### ABOUT THIS EXERCISE
From the entries below, retype only the lines from the one with "brown marker: 11 -> 12" through the one with "white marker: 7 -> 10", exactly as written.

(DATA RECORDS)

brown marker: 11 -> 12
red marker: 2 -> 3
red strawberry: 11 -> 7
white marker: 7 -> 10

(End DATA RECORDS)
(DATA RECORDS)

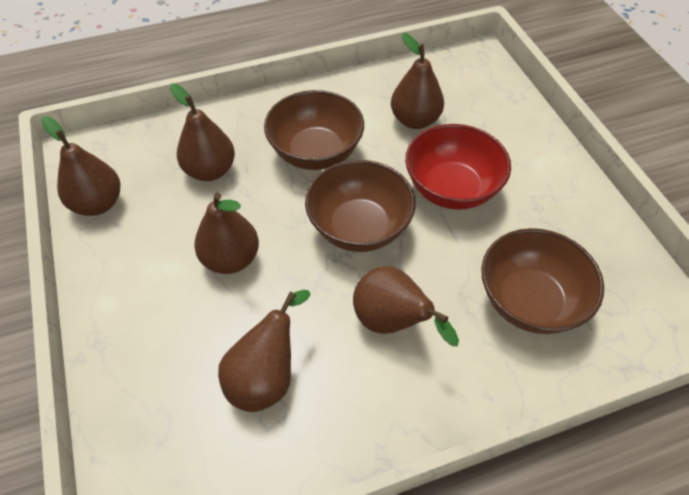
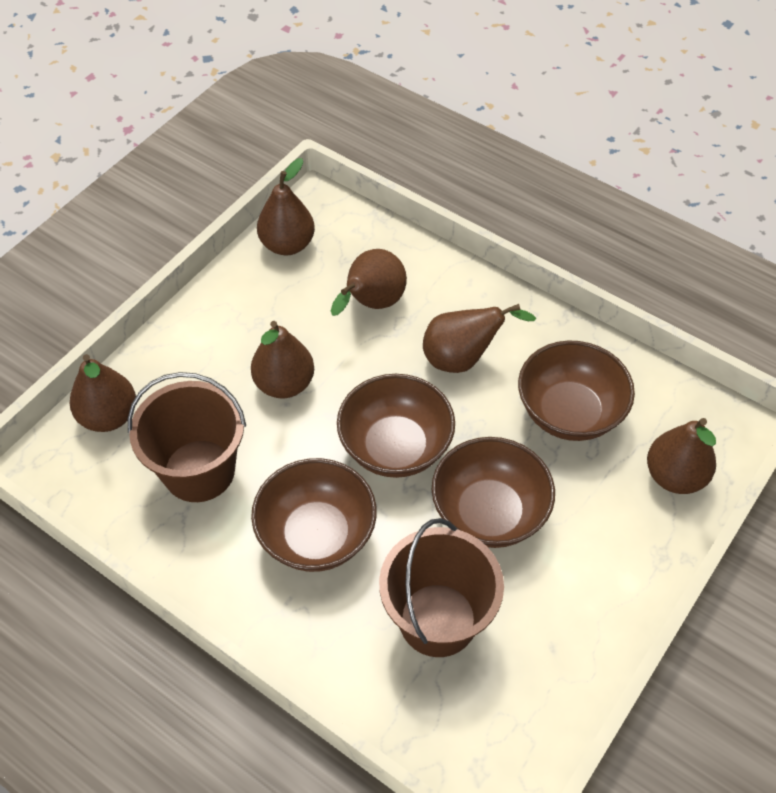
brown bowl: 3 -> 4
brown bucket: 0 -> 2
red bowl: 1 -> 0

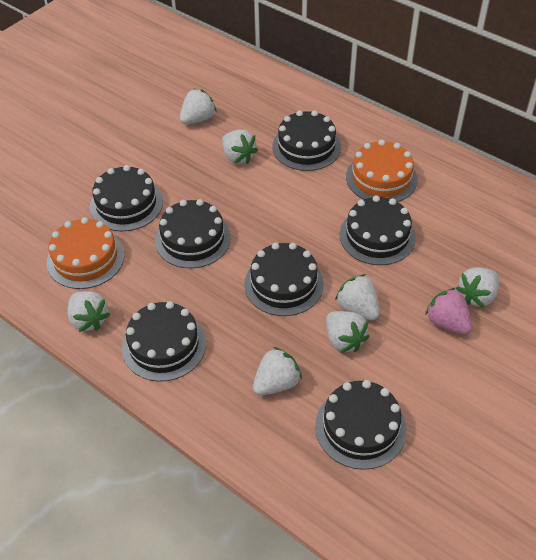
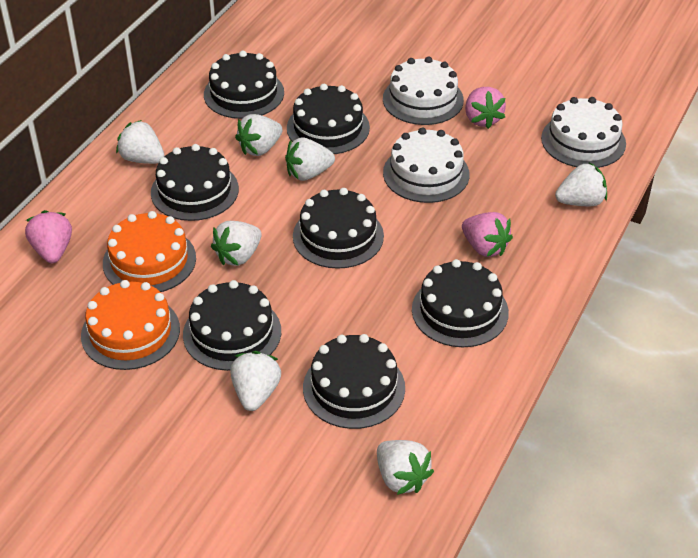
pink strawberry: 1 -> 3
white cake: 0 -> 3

(End DATA RECORDS)

### SOLUTION TO THIS TASK
brown marker: 11 -> 12
red marker: 2 -> 3
red strawberry: 11 -> 7
white marker: 7 -> 10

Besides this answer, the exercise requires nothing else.